Data segment >>

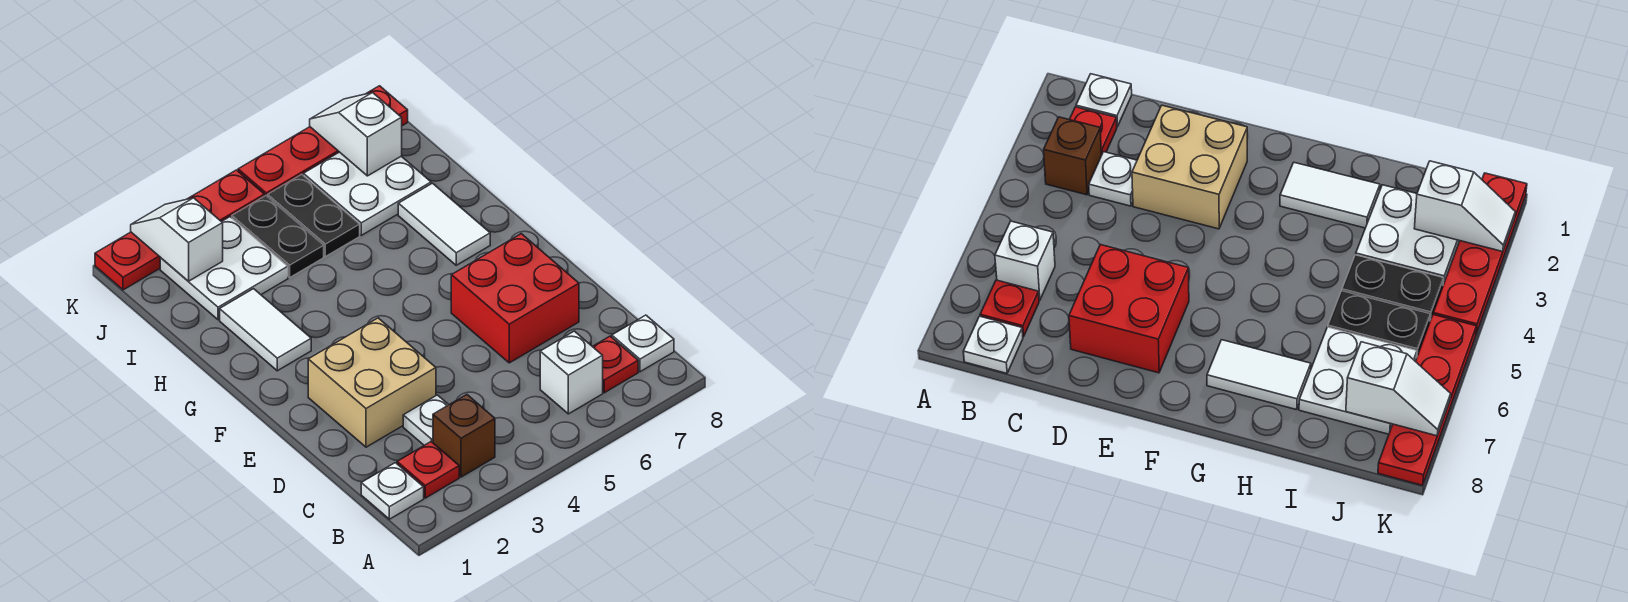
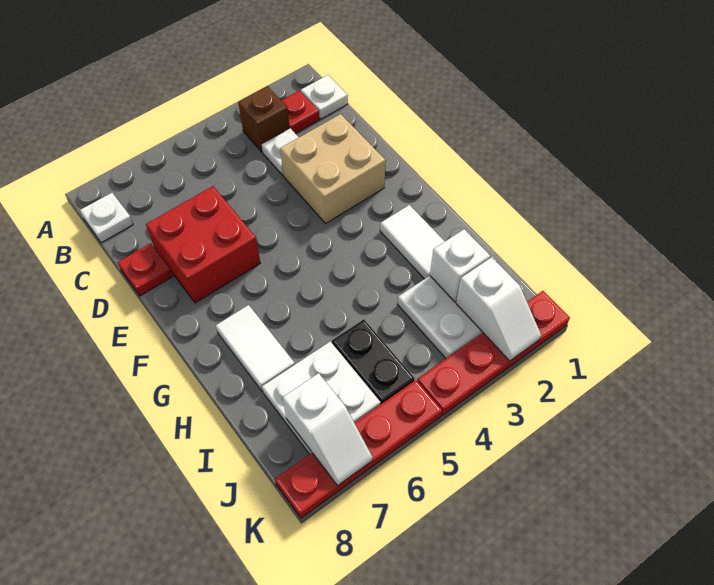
white brick B6 level 1 -> white brick I2 level 2
red plate B7 level 1 -> red plate D8 level 1
black plate I4:J4 level 1 -> none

Exercise brief >>
Your output must reproduce the material above in full, with no pictures.

Your response >>
white brick B6 level 1 -> white brick I2 level 2
red plate B7 level 1 -> red plate D8 level 1
black plate I4:J4 level 1 -> none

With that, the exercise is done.